_Work order_: Find every line below where the string "pink" shows up, and copy those lines.

Data items:
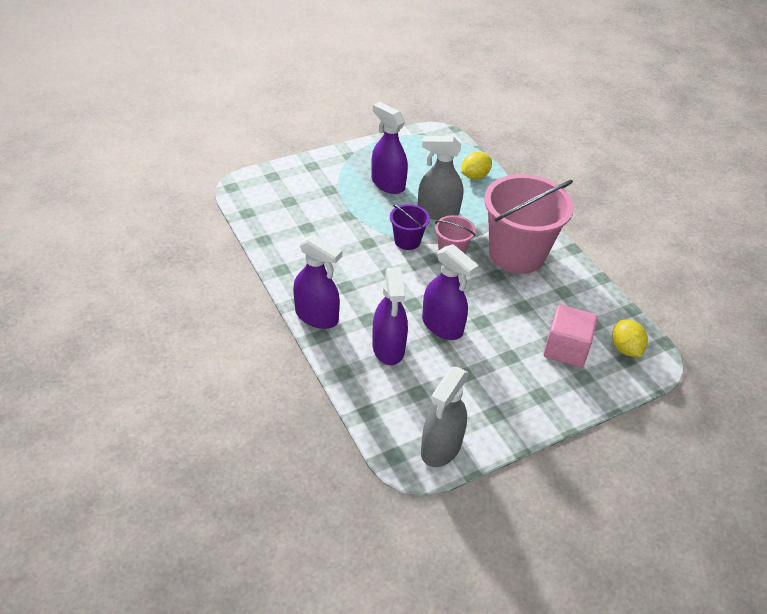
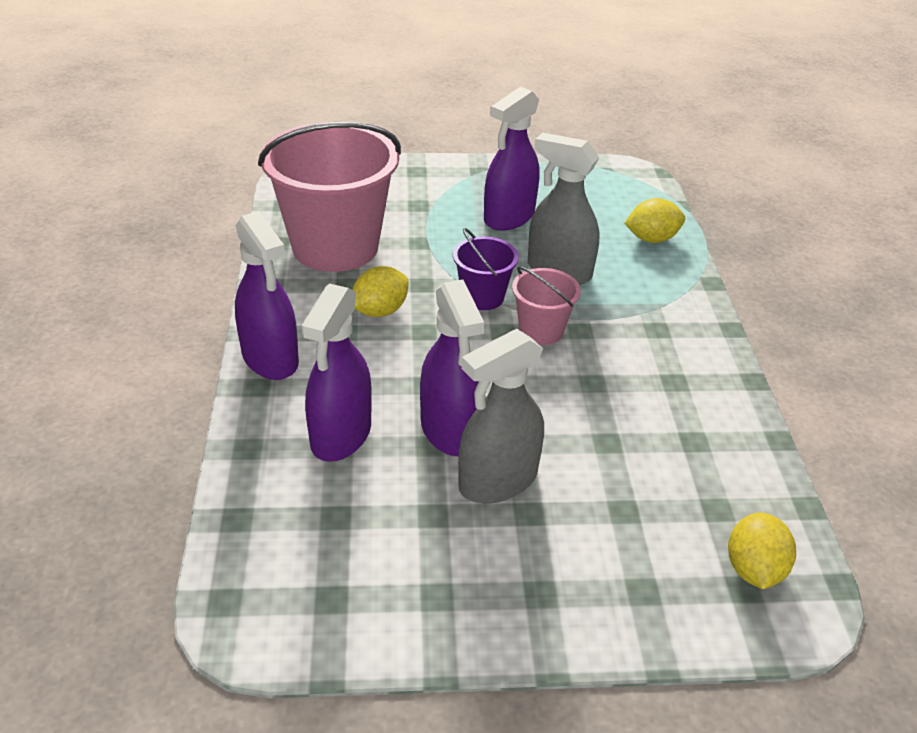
camera: 25 degrees right, 5 degrees down
(356, 267) = (380, 311): none -> yellow lemon
(388, 184) = (509, 217): purple spray bottle -> purple spray bottle turned 120 degrees counterclockwise
(441, 447) = (307, 617): grey spray bottle -> grey spray bottle (497, 481)
(517, 254) = (648, 362): pink bucket -> pink bucket (335, 247)
(566, 349) = (638, 533): pink cube -> none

_Response to this exercise_:
(517, 254) = (648, 362): pink bucket -> pink bucket (335, 247)
(566, 349) = (638, 533): pink cube -> none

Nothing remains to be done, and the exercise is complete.